• **REQUIRED ACTION**
Lines of the data that contain the word "DIGITS" are the ones to copy.
+++ PROVIDED MATERIAL
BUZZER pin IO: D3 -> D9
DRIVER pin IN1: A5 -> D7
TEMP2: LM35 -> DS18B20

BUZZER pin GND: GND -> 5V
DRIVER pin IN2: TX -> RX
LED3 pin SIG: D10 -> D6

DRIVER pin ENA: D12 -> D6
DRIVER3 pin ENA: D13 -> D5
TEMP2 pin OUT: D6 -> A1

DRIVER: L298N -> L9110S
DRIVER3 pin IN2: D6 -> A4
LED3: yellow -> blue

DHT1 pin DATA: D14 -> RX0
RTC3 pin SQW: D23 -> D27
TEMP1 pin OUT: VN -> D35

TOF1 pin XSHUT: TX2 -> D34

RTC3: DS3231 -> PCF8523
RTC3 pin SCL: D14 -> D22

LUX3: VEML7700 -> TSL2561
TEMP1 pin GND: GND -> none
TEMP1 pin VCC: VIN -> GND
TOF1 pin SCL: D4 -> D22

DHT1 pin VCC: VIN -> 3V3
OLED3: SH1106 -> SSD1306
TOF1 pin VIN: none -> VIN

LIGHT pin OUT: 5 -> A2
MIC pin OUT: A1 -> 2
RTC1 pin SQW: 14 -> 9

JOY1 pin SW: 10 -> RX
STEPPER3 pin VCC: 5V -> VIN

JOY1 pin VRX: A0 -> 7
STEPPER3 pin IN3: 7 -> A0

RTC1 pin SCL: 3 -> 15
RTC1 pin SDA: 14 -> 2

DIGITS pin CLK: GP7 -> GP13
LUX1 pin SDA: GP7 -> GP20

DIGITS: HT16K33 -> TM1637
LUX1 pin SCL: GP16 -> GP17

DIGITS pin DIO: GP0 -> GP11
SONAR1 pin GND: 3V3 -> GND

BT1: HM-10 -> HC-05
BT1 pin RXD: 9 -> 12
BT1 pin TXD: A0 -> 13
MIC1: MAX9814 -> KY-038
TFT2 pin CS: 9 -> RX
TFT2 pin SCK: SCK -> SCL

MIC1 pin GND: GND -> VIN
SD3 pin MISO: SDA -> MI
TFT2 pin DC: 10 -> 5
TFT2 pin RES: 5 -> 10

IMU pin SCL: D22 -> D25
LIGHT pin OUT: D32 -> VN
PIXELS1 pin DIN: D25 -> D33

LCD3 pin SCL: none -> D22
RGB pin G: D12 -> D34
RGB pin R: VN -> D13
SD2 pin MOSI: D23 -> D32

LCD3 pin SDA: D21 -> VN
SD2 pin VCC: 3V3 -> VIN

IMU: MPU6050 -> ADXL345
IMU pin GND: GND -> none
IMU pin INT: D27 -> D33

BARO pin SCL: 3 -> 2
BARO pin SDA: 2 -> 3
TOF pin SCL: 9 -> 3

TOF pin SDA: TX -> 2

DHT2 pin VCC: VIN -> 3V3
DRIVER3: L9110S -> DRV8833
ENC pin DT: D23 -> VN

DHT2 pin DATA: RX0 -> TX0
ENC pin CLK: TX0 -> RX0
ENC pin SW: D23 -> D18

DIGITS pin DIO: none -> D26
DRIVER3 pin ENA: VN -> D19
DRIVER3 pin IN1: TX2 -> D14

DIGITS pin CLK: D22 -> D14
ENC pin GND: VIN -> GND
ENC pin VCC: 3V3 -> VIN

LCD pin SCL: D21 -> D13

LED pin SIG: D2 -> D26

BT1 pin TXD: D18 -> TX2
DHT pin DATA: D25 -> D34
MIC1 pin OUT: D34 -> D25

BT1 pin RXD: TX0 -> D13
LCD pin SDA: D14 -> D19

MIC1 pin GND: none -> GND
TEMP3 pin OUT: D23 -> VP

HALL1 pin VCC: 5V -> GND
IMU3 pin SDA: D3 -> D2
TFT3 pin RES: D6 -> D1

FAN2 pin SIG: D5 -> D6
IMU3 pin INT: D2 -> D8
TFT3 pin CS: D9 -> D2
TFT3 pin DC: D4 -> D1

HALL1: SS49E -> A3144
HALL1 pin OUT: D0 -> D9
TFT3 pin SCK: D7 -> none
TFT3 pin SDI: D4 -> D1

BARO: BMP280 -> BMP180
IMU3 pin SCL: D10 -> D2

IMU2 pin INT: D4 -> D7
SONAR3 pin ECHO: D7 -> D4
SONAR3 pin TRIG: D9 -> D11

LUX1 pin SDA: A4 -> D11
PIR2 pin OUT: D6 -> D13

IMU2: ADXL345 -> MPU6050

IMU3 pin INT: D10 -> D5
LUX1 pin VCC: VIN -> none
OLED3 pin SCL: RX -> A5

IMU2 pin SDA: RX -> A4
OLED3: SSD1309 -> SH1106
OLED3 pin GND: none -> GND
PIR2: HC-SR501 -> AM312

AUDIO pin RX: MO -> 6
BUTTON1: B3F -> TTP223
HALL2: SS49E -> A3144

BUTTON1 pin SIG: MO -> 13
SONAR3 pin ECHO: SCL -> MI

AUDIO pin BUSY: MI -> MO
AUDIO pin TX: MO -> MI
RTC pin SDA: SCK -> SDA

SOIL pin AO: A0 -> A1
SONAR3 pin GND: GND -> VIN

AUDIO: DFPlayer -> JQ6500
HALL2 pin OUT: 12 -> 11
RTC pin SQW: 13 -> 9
++++++
• **RESULT OF THE EXERCISE**
DIGITS pin CLK: GP7 -> GP13
DIGITS: HT16K33 -> TM1637
DIGITS pin DIO: GP0 -> GP11
DIGITS pin DIO: none -> D26
DIGITS pin CLK: D22 -> D14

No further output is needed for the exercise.